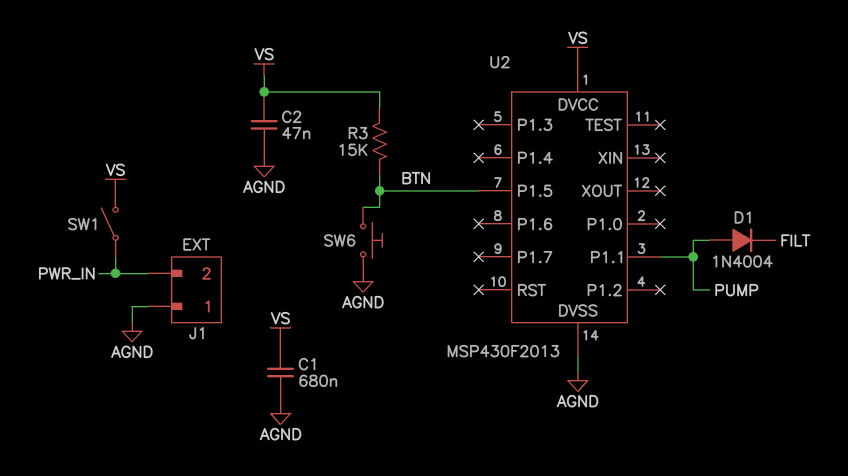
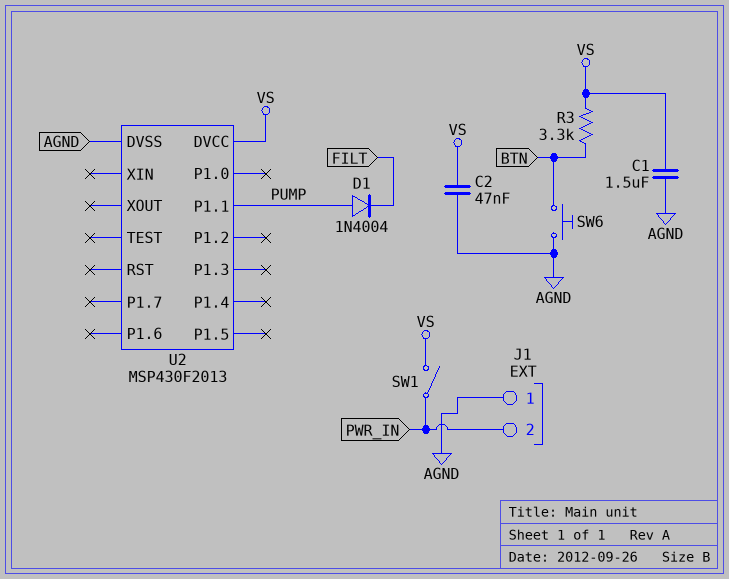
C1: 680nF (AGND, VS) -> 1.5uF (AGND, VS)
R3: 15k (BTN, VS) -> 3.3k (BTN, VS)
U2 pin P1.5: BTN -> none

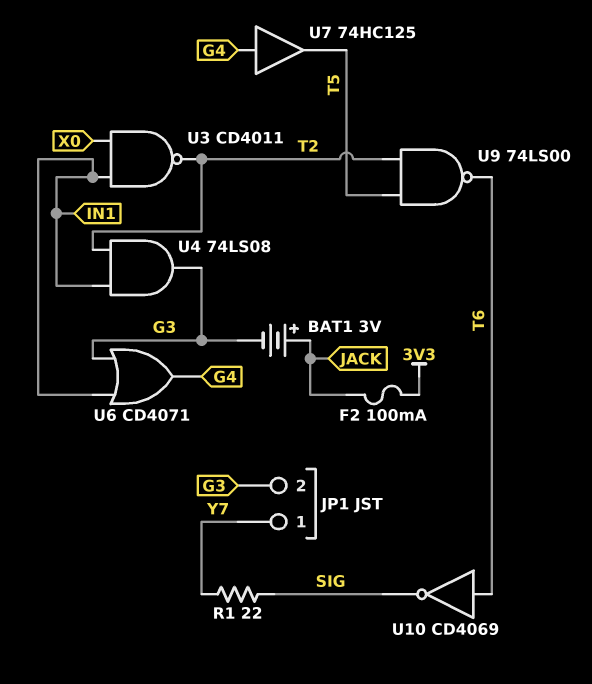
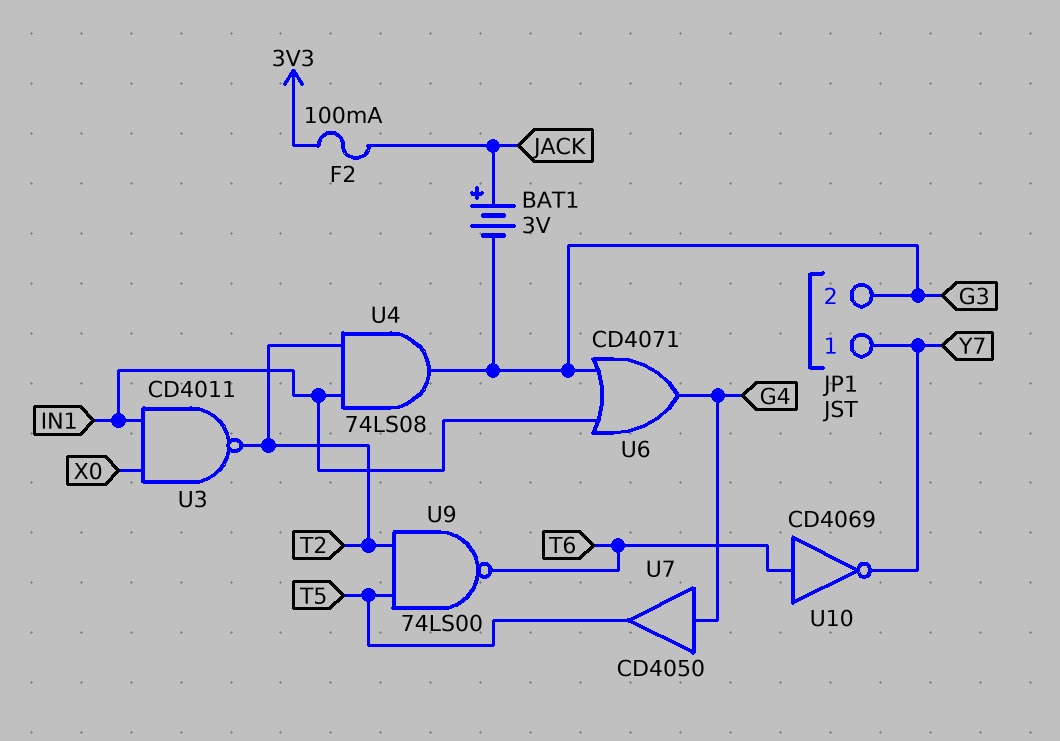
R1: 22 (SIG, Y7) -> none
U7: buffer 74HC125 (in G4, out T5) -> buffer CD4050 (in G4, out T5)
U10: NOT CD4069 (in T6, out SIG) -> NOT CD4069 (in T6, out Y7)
———
WHAT YOU SHOULD DO
Write out exactly each line of the entries, starting at the one containing "U7: buffer 74HC125" and finishing with the last line.

RESPONSE AREA
U7: buffer 74HC125 (in G4, out T5) -> buffer CD4050 (in G4, out T5)
U10: NOT CD4069 (in T6, out SIG) -> NOT CD4069 (in T6, out Y7)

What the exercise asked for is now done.